Material provided:
☆ ☆ ☆ ☆

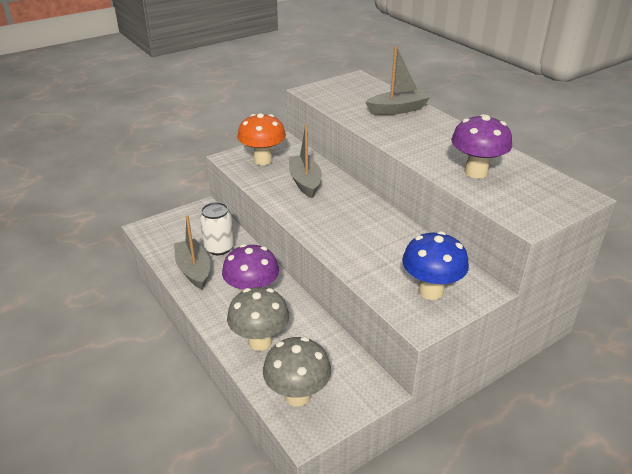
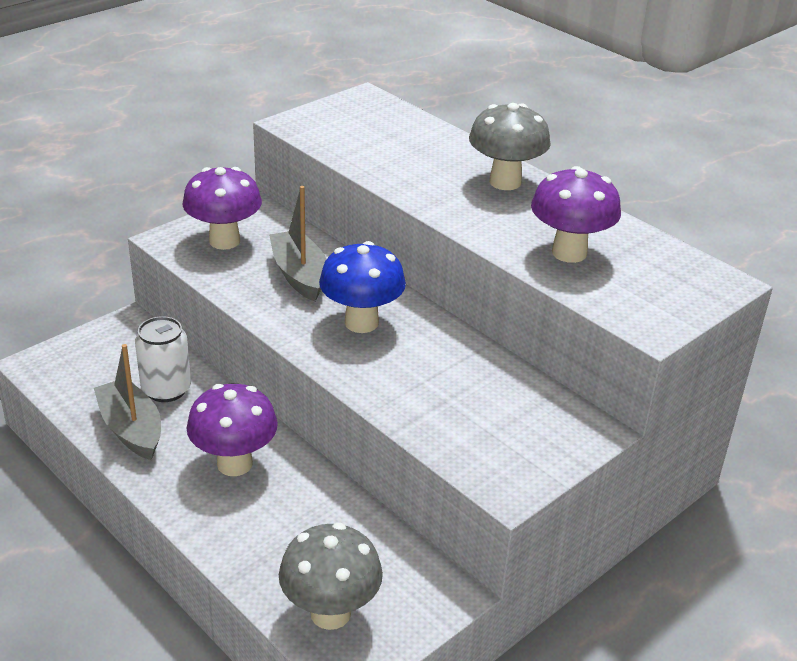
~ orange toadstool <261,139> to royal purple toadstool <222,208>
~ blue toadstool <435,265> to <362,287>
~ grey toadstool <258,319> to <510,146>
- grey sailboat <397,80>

☆ ☆ ☆ ☆

Your goal: When copying the listing, print each line exactly but leave out every picture.

Answer section:
~ orange toadstool <261,139> to royal purple toadstool <222,208>
~ blue toadstool <435,265> to <362,287>
~ grey toadstool <258,319> to <510,146>
- grey sailboat <397,80>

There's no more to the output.